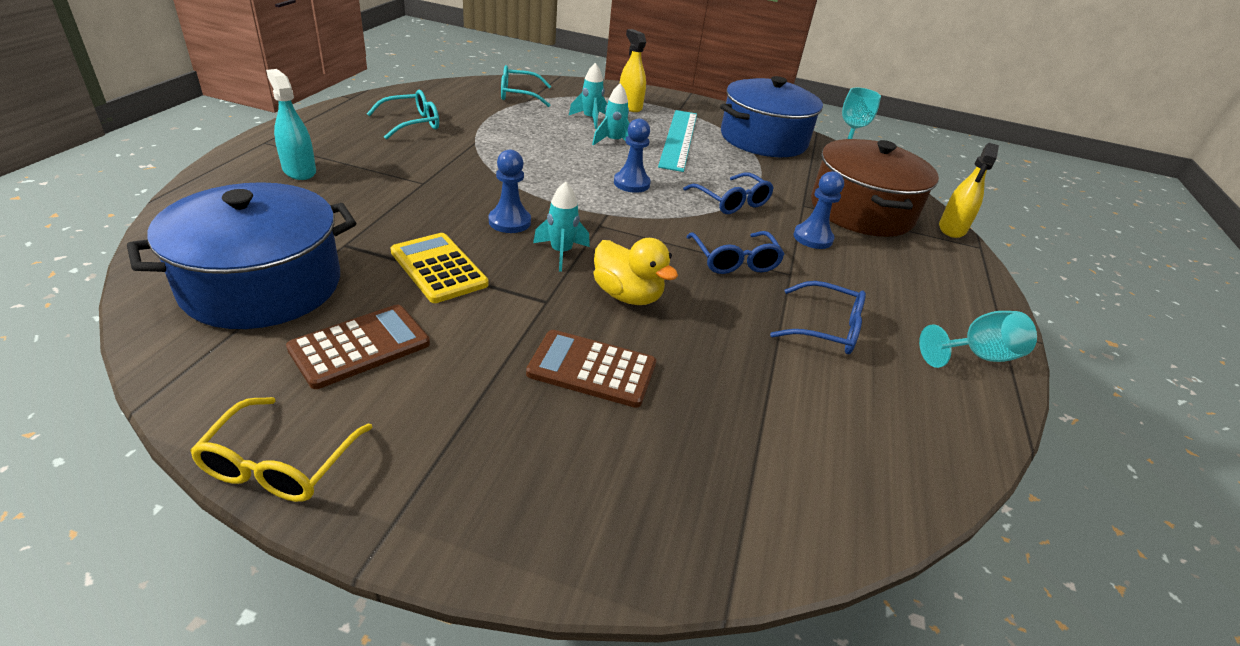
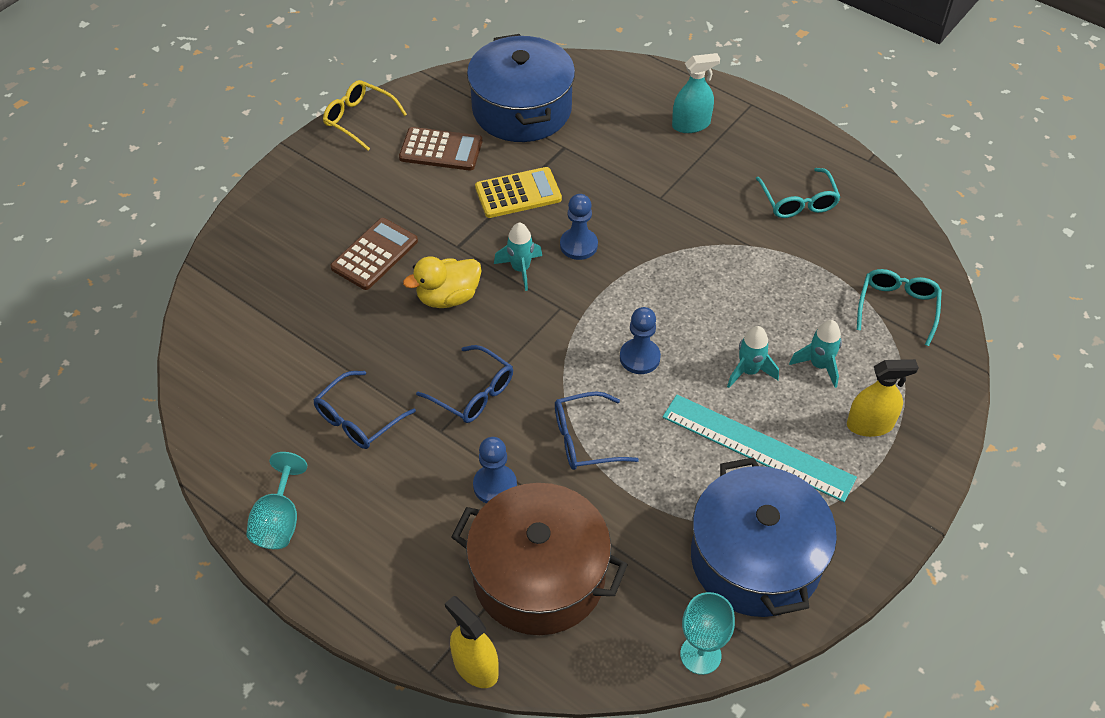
camera: 115 degrees right, 15 degrees up
(360, 346) = (441, 150): brown calculator -> brown calculator turned 60 degrees counterclockwise
(734, 261) = (473, 393): blue glasses -> blue glasses turned 150 degrees counterclockwise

→ Activity
Exact retyping is required: the line with "(360, 346) = (441, 150): brown" through the end of the data, both ends included, and no other line.

→ Answer below
(360, 346) = (441, 150): brown calculator -> brown calculator turned 60 degrees counterclockwise
(734, 261) = (473, 393): blue glasses -> blue glasses turned 150 degrees counterclockwise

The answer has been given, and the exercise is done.